------ Given records ------

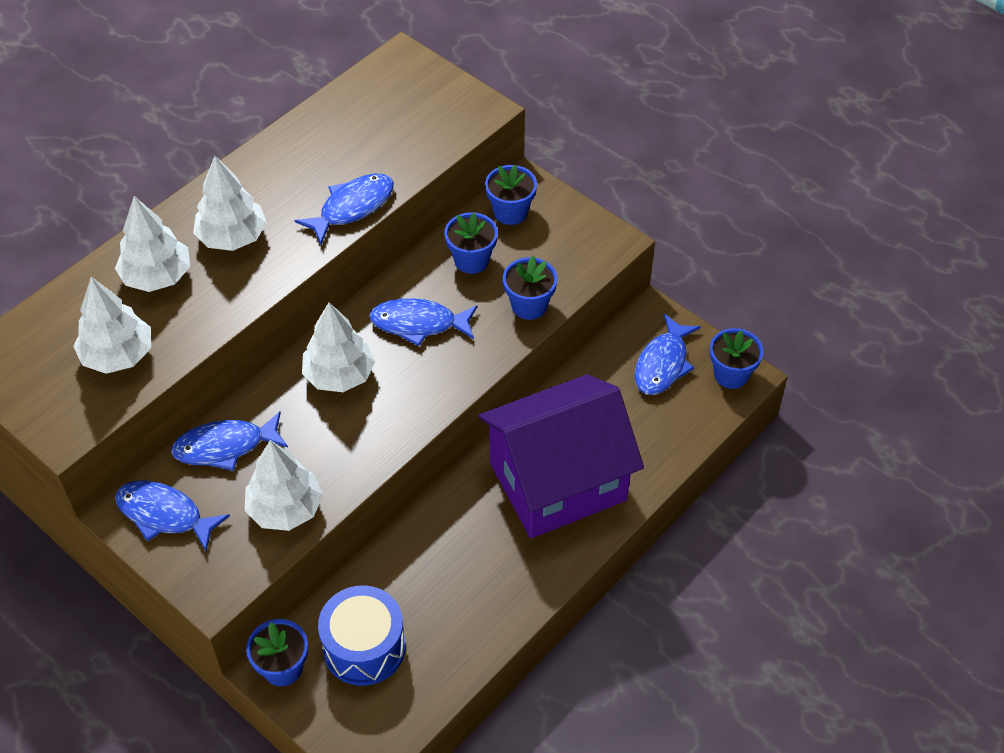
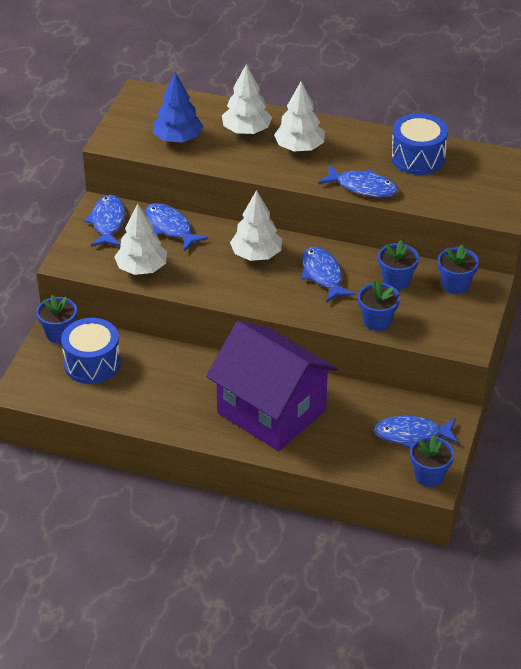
camera: 65 degrees right, 10 degrees down
(118, 355) = (178, 139): white tree -> blue tree
(333, 137) = (418, 158): none -> blue drum

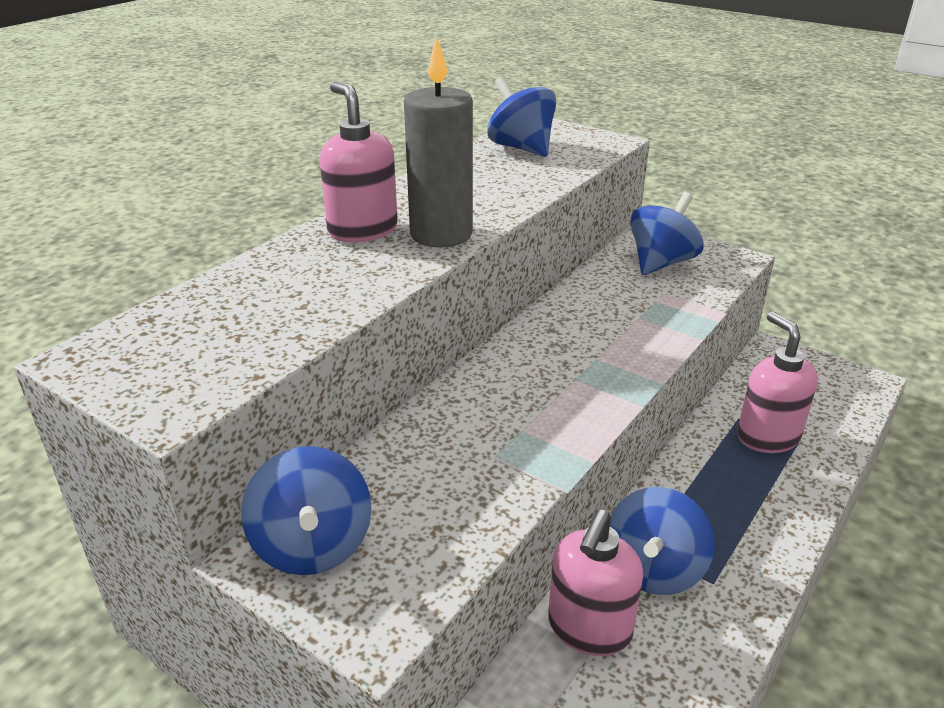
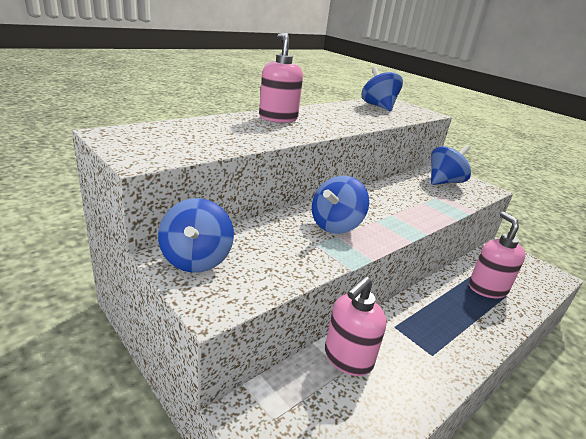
camera: 10 degrees right, 5 degrees down
(441, 234) = (319, 127): grey candle -> none
(654, 569) = (397, 338): blue spinning top -> blue spinning top (335, 225)

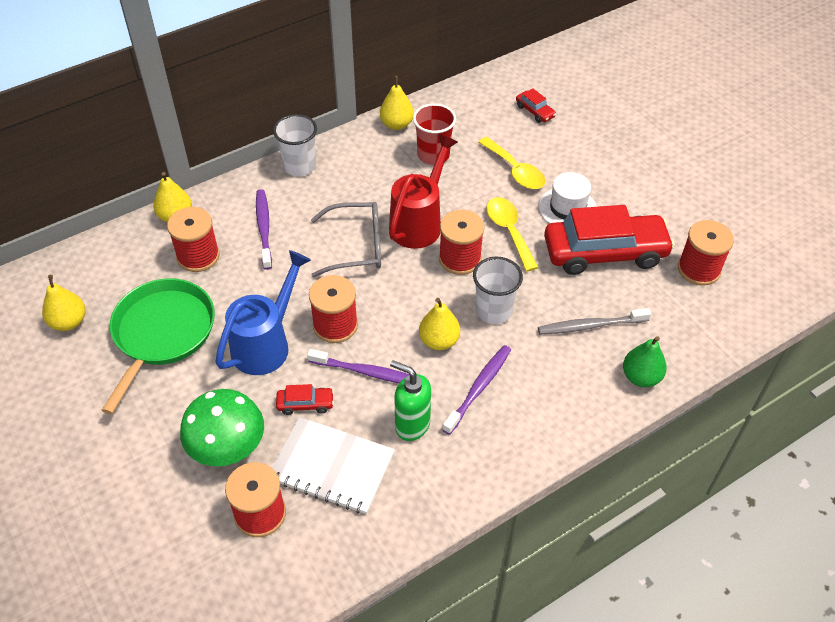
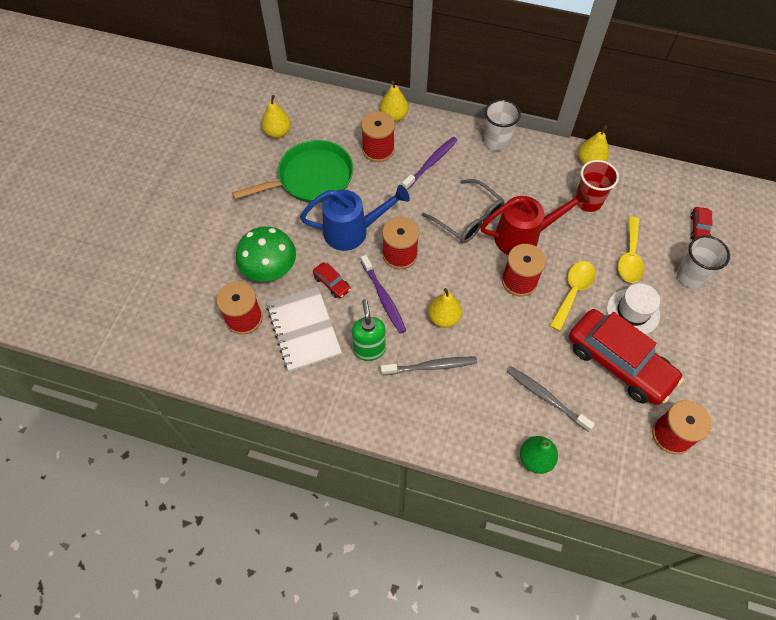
camera: 50 degrees right, 10 degrees up
(479, 388) = (431, 366): purple toothbrush -> grey toothbrush
(493, 310) = (498, 331): white cup -> white cup (691, 276)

------

Please copy the records above word for word, omitting every picture.

camera: 65 degrees right, 10 degrees down
(118, 355) = (178, 139): white tree -> blue tree
(333, 137) = (418, 158): none -> blue drum

camera: 10 degrees right, 5 degrees down
(441, 234) = (319, 127): grey candle -> none
(654, 569) = (397, 338): blue spinning top -> blue spinning top (335, 225)

camera: 50 degrees right, 10 degrees up
(479, 388) = (431, 366): purple toothbrush -> grey toothbrush
(493, 310) = (498, 331): white cup -> white cup (691, 276)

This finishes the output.